Find and copy each line of the records where the string "pink" shows up.
Data extracts START
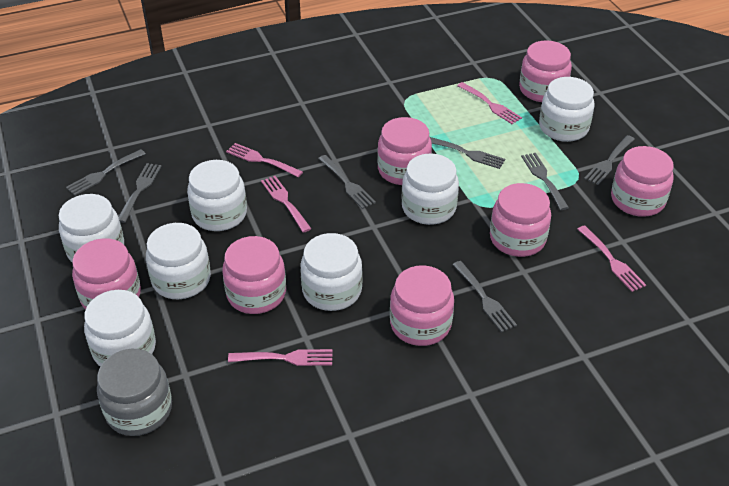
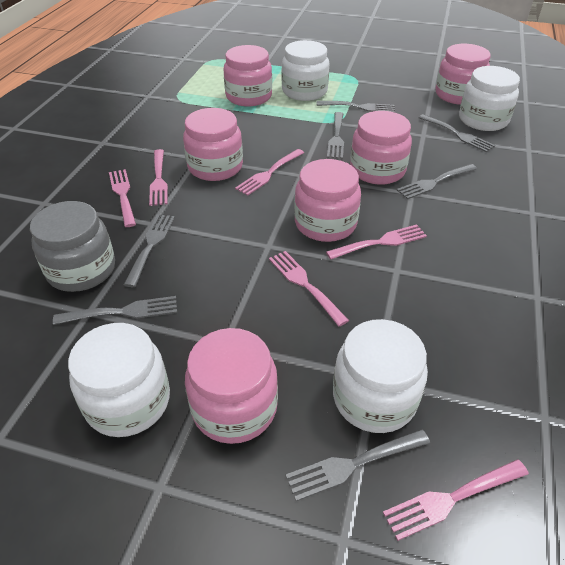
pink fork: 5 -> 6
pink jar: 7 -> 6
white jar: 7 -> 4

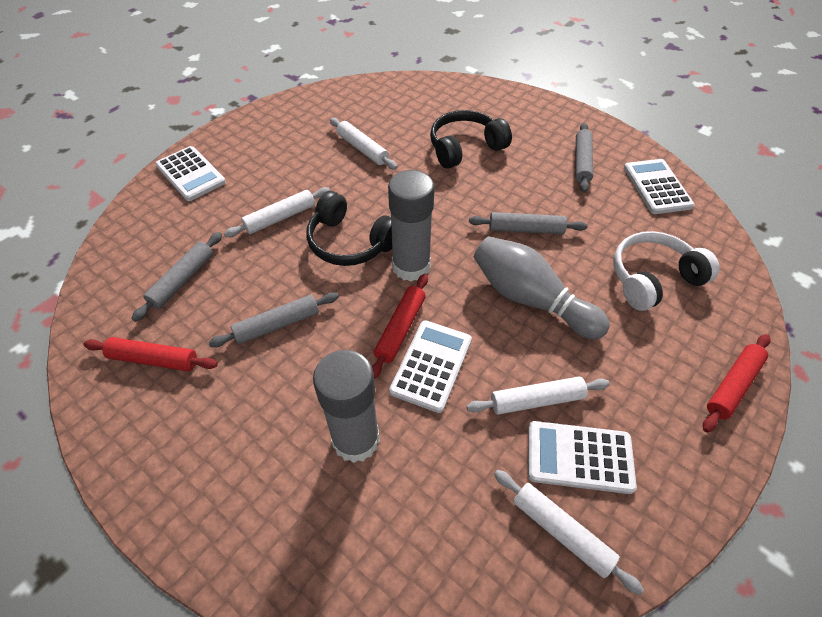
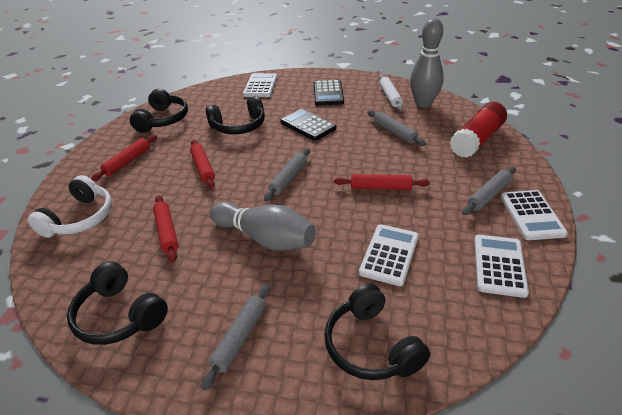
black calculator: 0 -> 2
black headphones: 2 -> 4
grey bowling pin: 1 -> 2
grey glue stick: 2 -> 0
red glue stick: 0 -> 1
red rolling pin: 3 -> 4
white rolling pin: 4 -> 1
Data extracts END
Data extracts START
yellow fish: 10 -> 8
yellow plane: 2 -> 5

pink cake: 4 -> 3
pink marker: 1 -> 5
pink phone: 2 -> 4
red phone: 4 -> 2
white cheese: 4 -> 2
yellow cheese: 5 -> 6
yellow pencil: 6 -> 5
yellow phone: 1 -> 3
Data extracts END
- Task answer -
pink fork: 5 -> 6
pink jar: 7 -> 6
pink cake: 4 -> 3
pink marker: 1 -> 5
pink phone: 2 -> 4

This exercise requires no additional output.